Retype each line below precisely and omit all images.

§ GIVEN MATERIAL:
==================================================
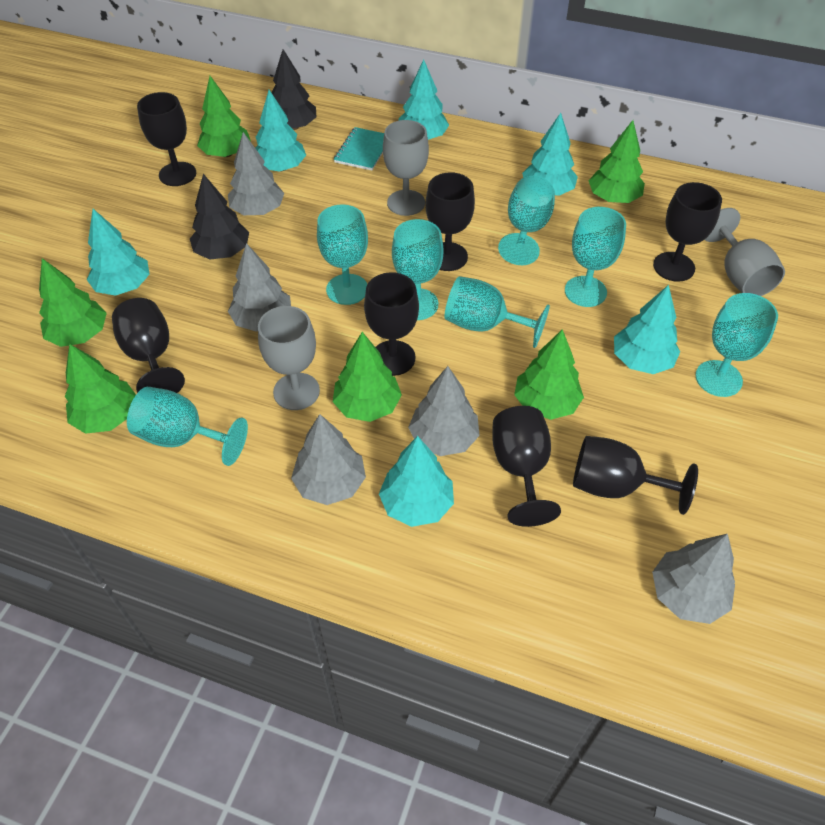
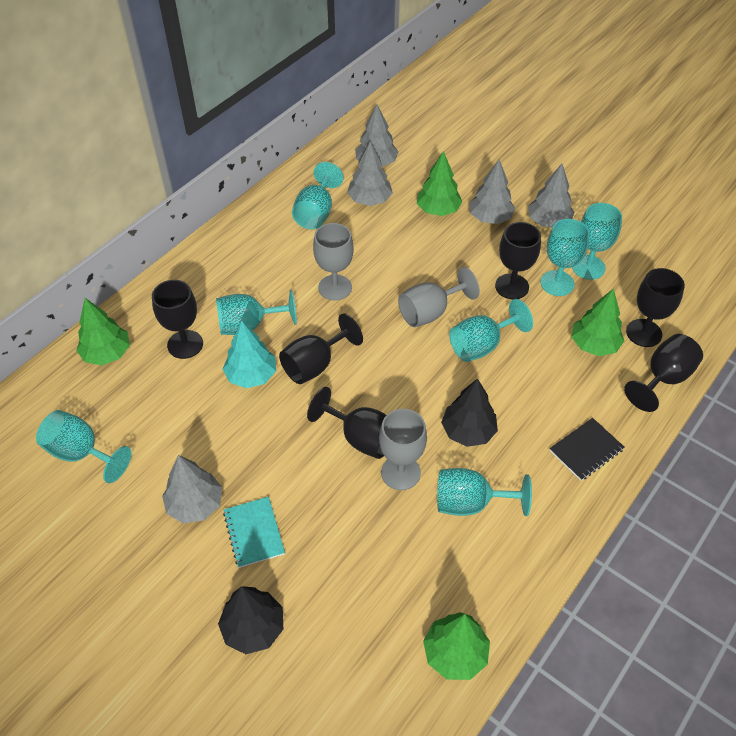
black goblet: 7 -> 6
black notebook: 0 -> 1
green tree: 6 -> 4
turquoise tree: 6 -> 1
==================================================
§ PROBLEM SOLUTION:
black goblet: 7 -> 6
black notebook: 0 -> 1
green tree: 6 -> 4
turquoise tree: 6 -> 1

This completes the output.